** DATA FOR ANALYSIS **
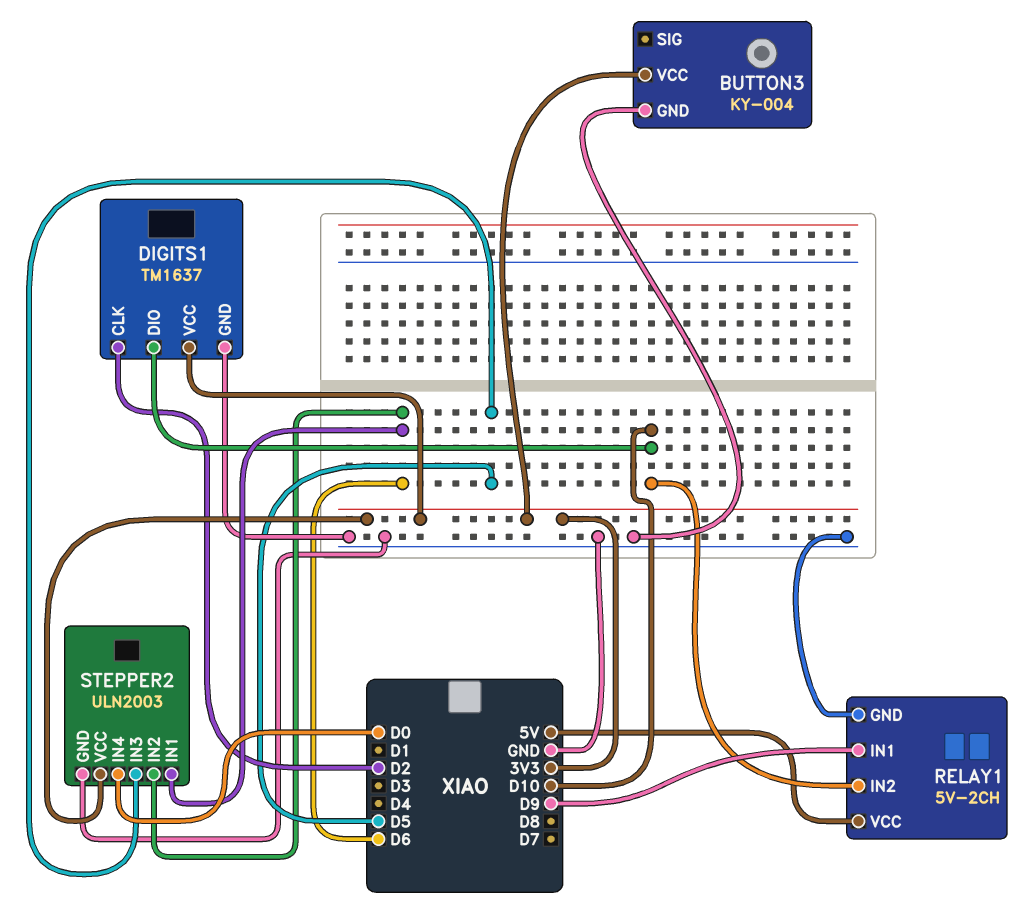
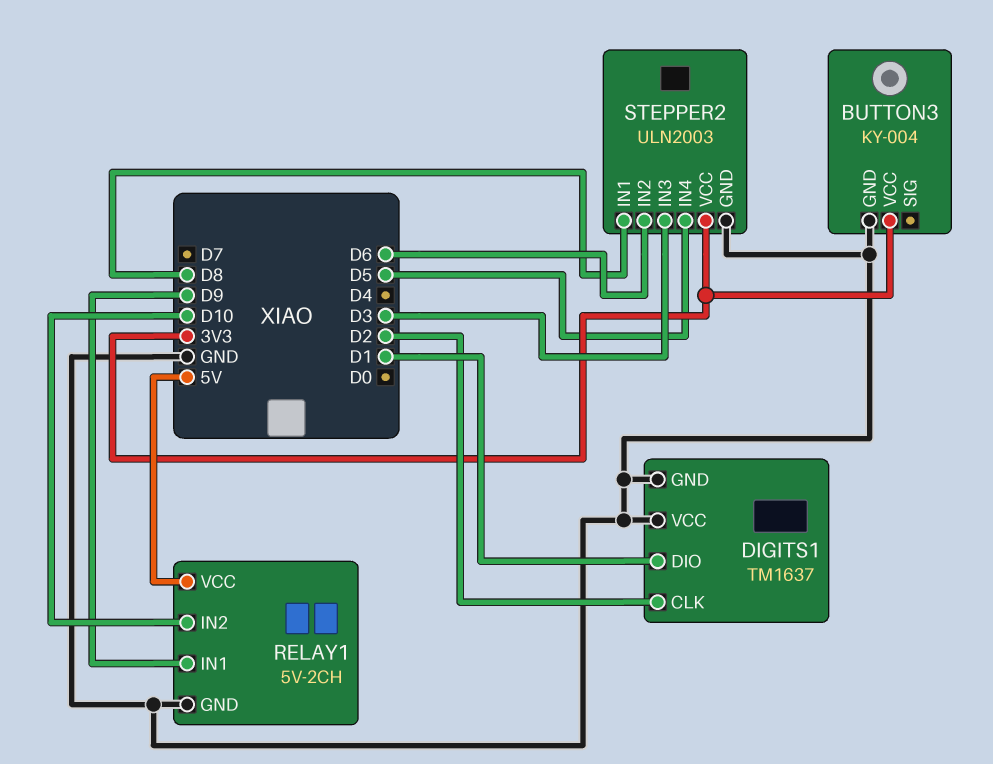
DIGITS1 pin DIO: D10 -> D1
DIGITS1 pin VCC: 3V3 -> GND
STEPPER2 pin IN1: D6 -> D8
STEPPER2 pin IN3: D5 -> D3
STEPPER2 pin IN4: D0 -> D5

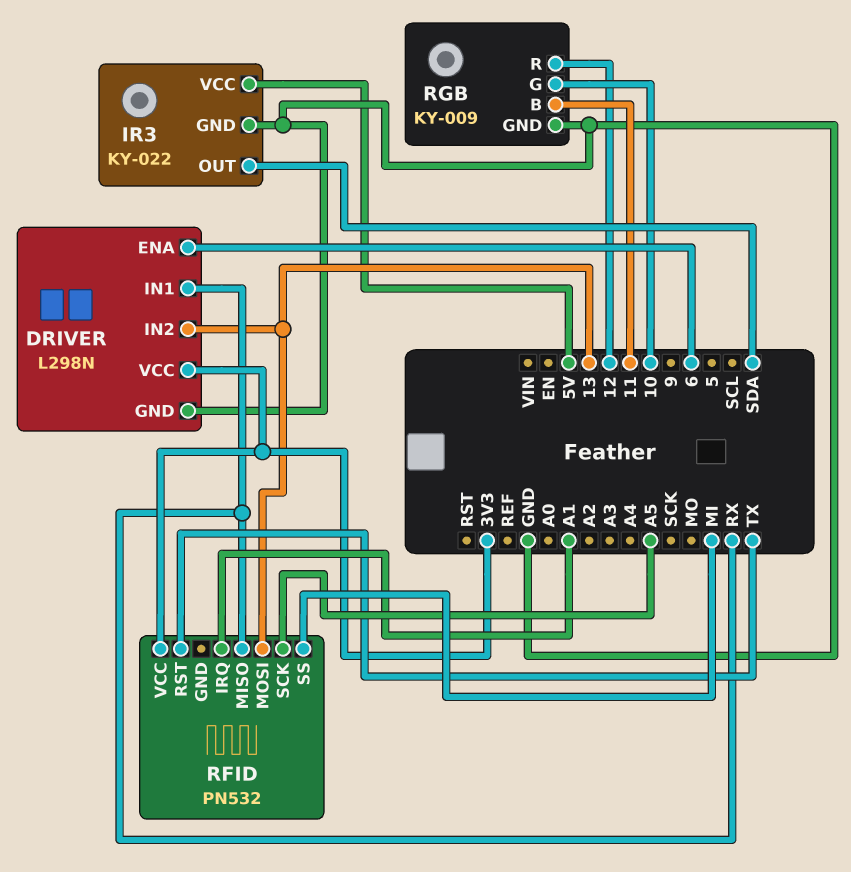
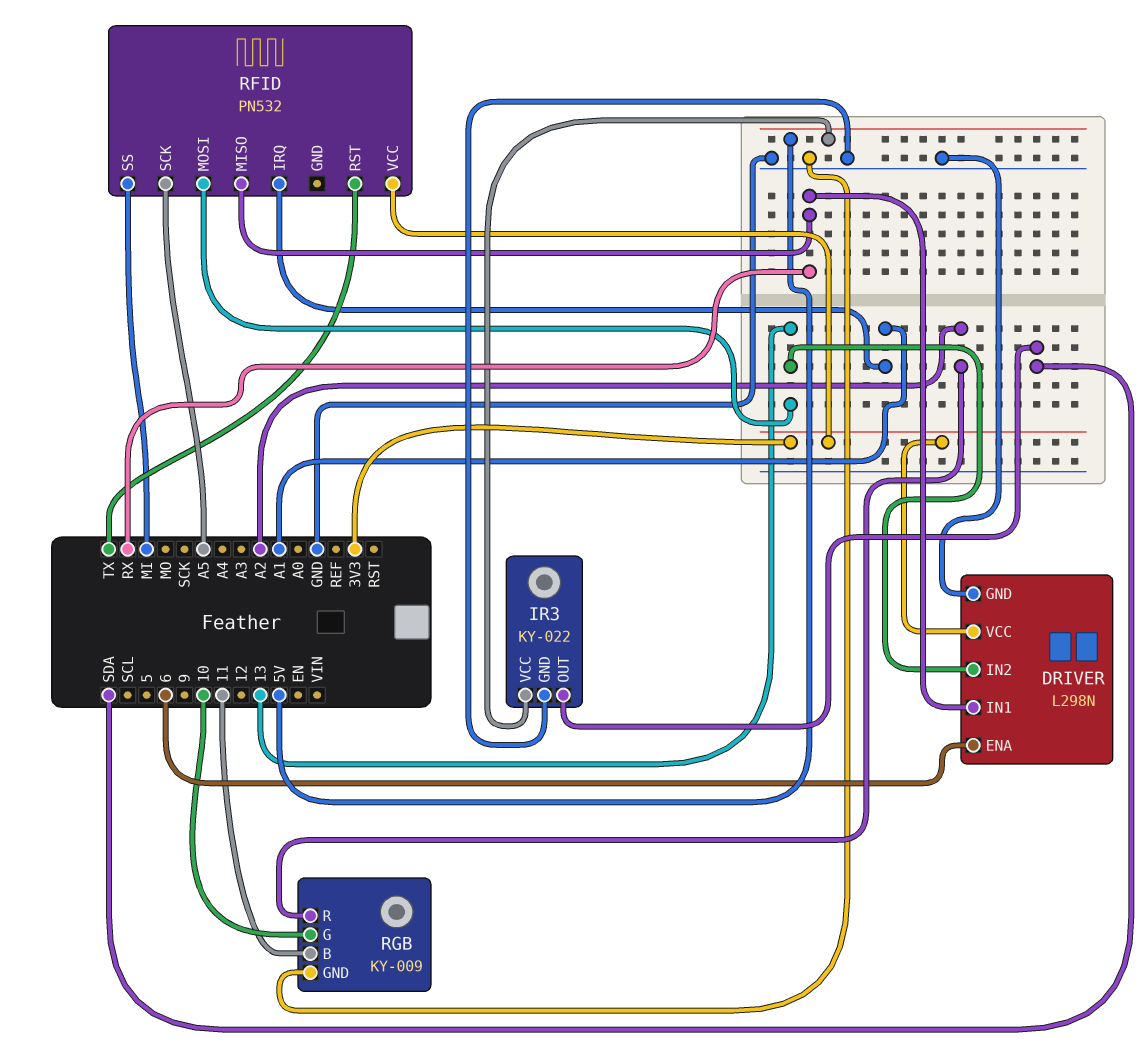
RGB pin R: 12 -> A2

** EXERCISE REQUIREMENTS **
You are asked to output the records precisely as they appear, minus any pictures.

** RESULT OF THE TASK **
DIGITS1 pin DIO: D10 -> D1
DIGITS1 pin VCC: 3V3 -> GND
STEPPER2 pin IN1: D6 -> D8
STEPPER2 pin IN3: D5 -> D3
STEPPER2 pin IN4: D0 -> D5

RGB pin R: 12 -> A2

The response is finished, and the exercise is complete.